Please give back each line below unchanged; none of the pictures should appear.

Available data:
-------

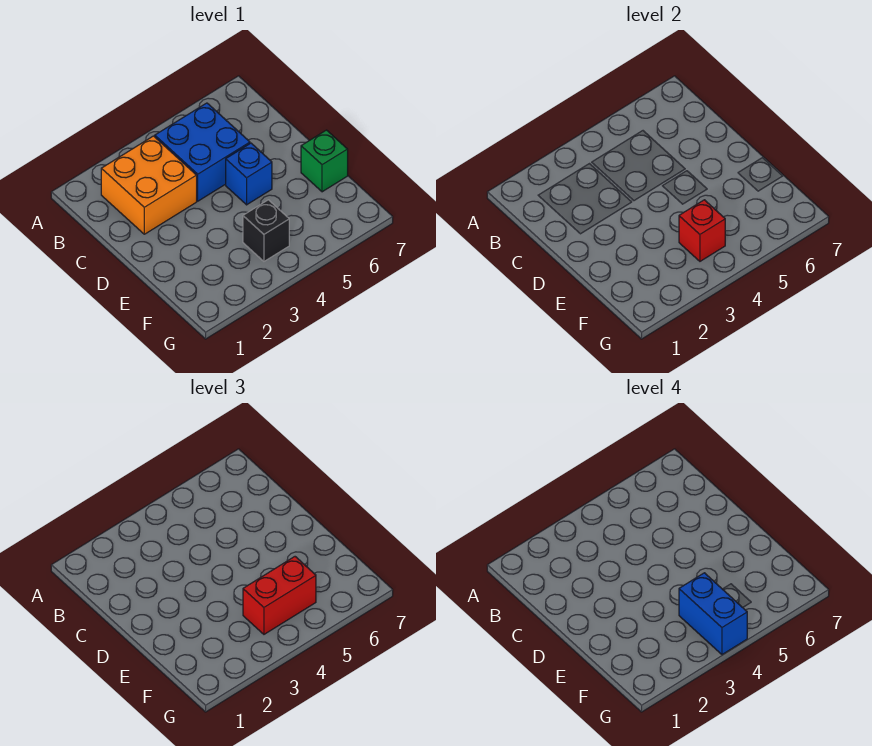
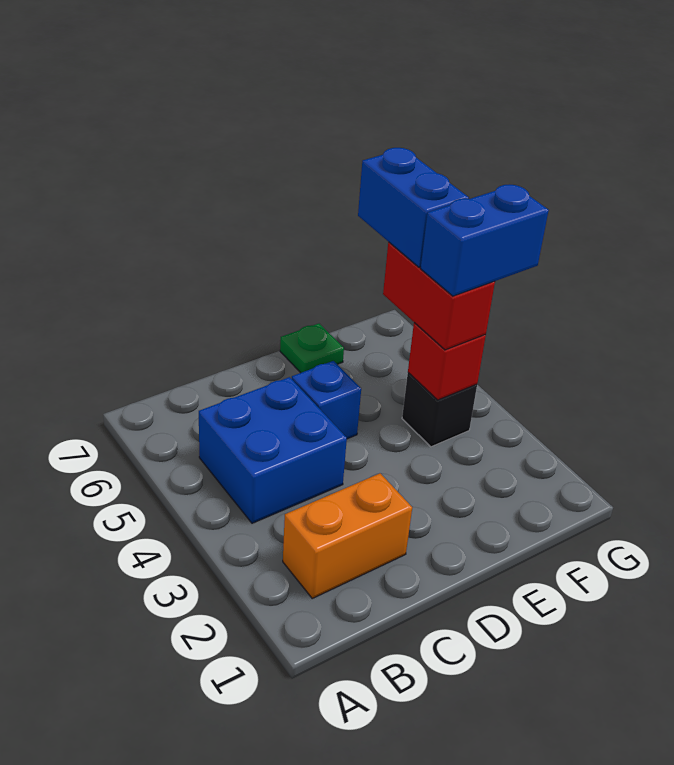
orange brick B2:C3 level 1 -> orange brick B2:C2 level 1
green brick E7 level 1 -> green plate E7 level 1
none -> blue brick F5:F6 level 4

-------

Task result:
orange brick B2:C3 level 1 -> orange brick B2:C2 level 1
green brick E7 level 1 -> green plate E7 level 1
none -> blue brick F5:F6 level 4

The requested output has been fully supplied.